> _Problem to solve_
Produce an exact copy of the lines from the line that contains "wazon [czarny] 598,271,635,326" to the end of the listing below.

> _Source data_
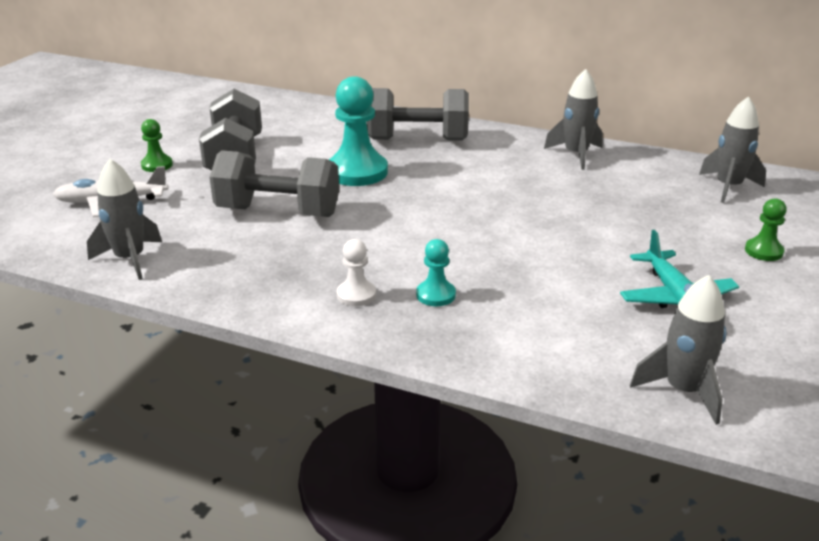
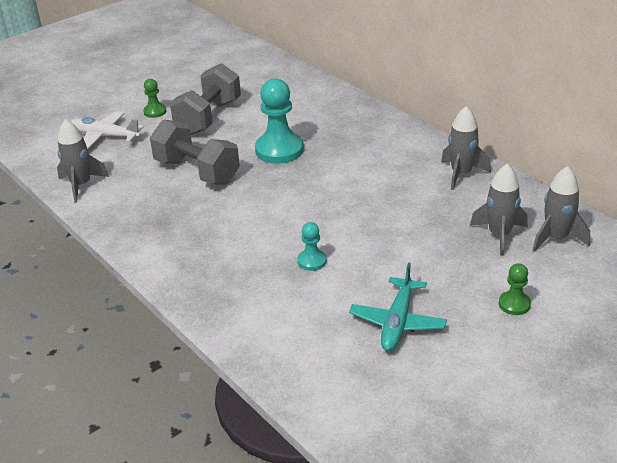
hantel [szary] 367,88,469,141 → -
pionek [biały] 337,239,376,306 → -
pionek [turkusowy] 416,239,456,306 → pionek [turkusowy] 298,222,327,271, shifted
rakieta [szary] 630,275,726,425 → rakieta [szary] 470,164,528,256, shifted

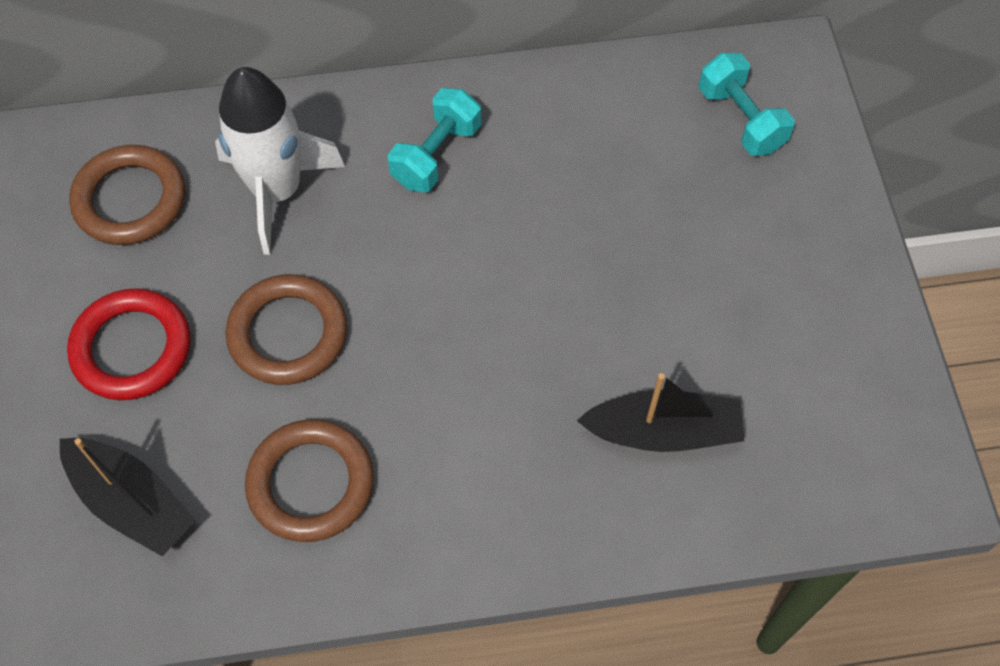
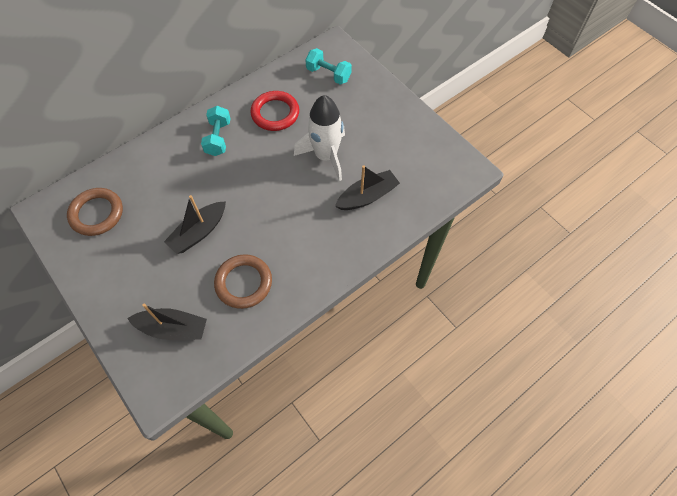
rakieta [biały] 215,67,345,255 → rakieta [biały] 294,95,345,181, shifted
pierścień [brązowy] 225,274,347,385 → łódka [czarny] 164,195,226,254
pierścień [czerwony] 67,288,190,400 → pierścień [czerwony] 250,91,299,131, shifted

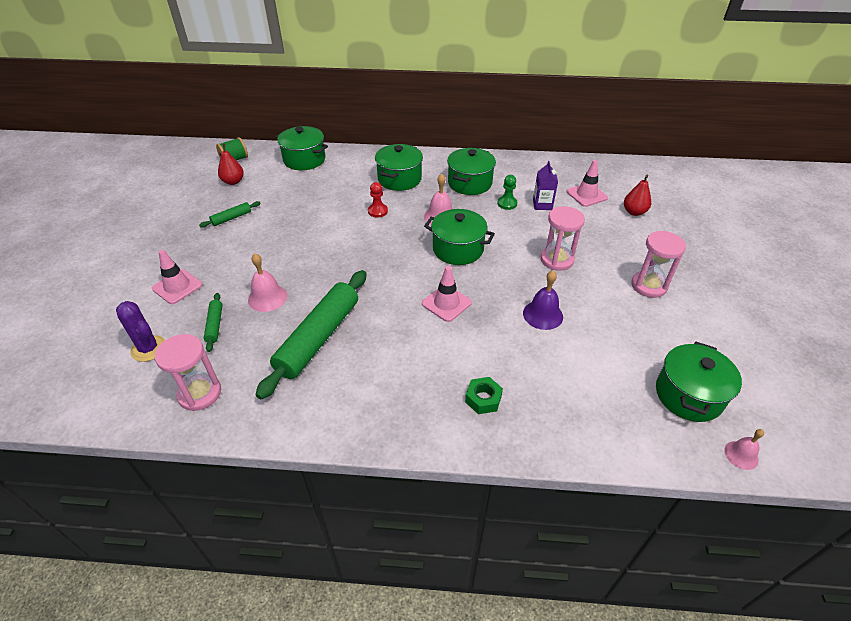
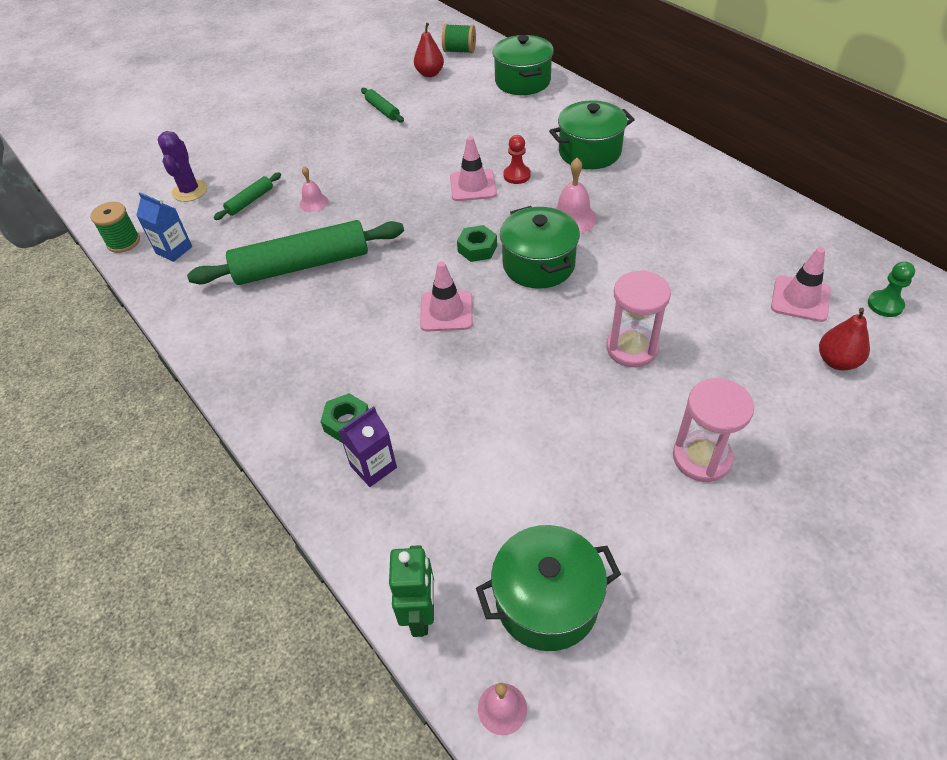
garnek [zielony] 447,148,496,195 → -
karton mleka [fioletowy] 533,161,558,210 → karton mleka [fioletowy] 339,406,397,487, shifted
pionek [zielony] 497,175,517,210 → pionek [zielony] 868,261,915,317, shifted
wałek do ciasta [zielony] 199,201,261,228 → wałek do ciasta [zielony] 361,88,404,123, 45 degrees clockwise
pachołek [różowy] 152,250,202,304 → pachołek [różowy] 450,136,497,201, shifted
dzwonek [różowy] 248,253,287,312 → dzwonek [różowy] 300,166,328,212, x0.64
dzwonek [fioletowy] 523,271,563,330 → -
klepsydra [różowy] 155,334,221,411 → karton mleka [niebieski] 136,193,192,262
- → szpulka [zielony] 90,202,140,253
- → nakrętka [zielony] 457,225,497,262
- → robot [zielony] 389,545,434,637

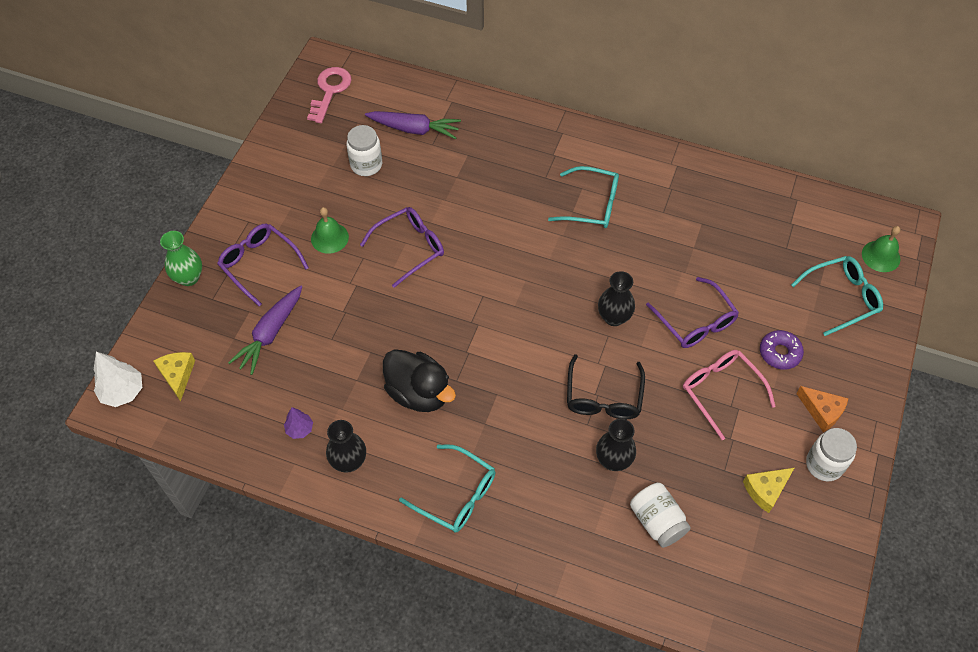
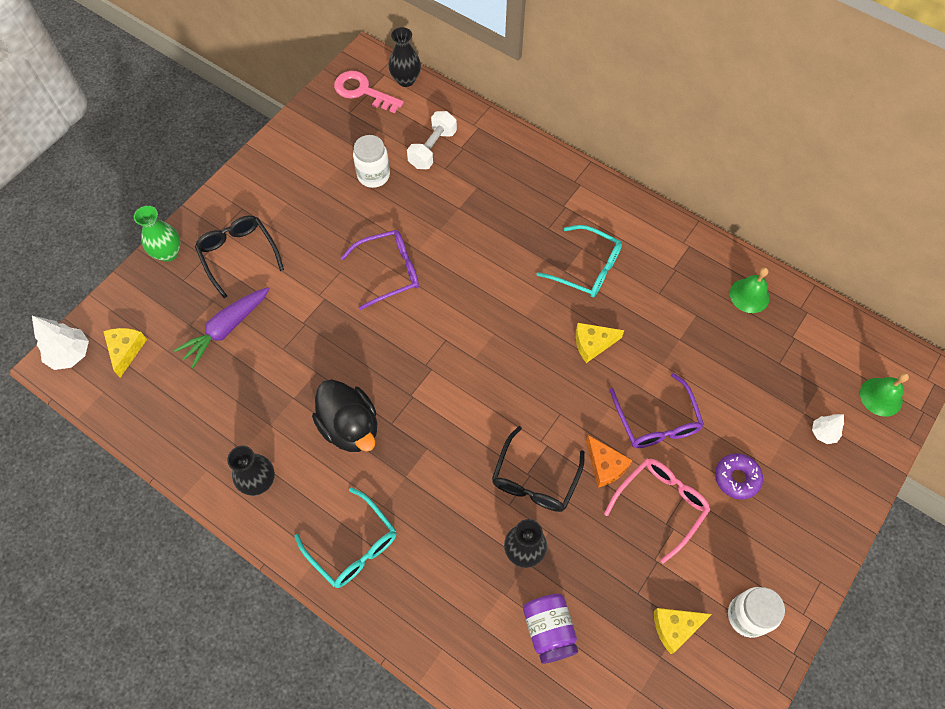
klucz [różowy] 307,67,352,123 → klucz [różowy] 334,71,404,113, 90 degrees counterclockwise
marchewka [fioletowy] 365,111,461,139 → hantel [biały] 407,111,457,169
dzwonek [zielony] 311,207,349,254 → dzwonek [zielony] 730,267,770,313, shifted
okulary [fioletowy] 217,224,309,306 → okulary [czarny] 195,216,284,298
okulary [turkusowy] 791,256,883,336 → drzewko [biały] 812,414,844,444
wazon [czarny] 598,271,635,326 → wazon [czarny] 388,27,421,87, shifted
okulary [różowy] 683,350,776,440 → okulary [różowy] 604,458,710,564, 60 degrees clockwise
ser [pomarańczowy] 796,386,849,432 → ser [pomarańczowy] 586,435,632,488, shifted
drzewko [fioletowy] 284,407,313,439 → -
słoik [biały] 630,483,690,548 → słoik [fioletowy] 523,594,578,664
- → ser [żółty] 576,323,624,363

> _Response to the exercise_
wazon [czarny] 598,271,635,326 → wazon [czarny] 388,27,421,87, shifted
okulary [różowy] 683,350,776,440 → okulary [różowy] 604,458,710,564, 60 degrees clockwise
ser [pomarańczowy] 796,386,849,432 → ser [pomarańczowy] 586,435,632,488, shifted
drzewko [fioletowy] 284,407,313,439 → -
słoik [biały] 630,483,690,548 → słoik [fioletowy] 523,594,578,664
- → ser [żółty] 576,323,624,363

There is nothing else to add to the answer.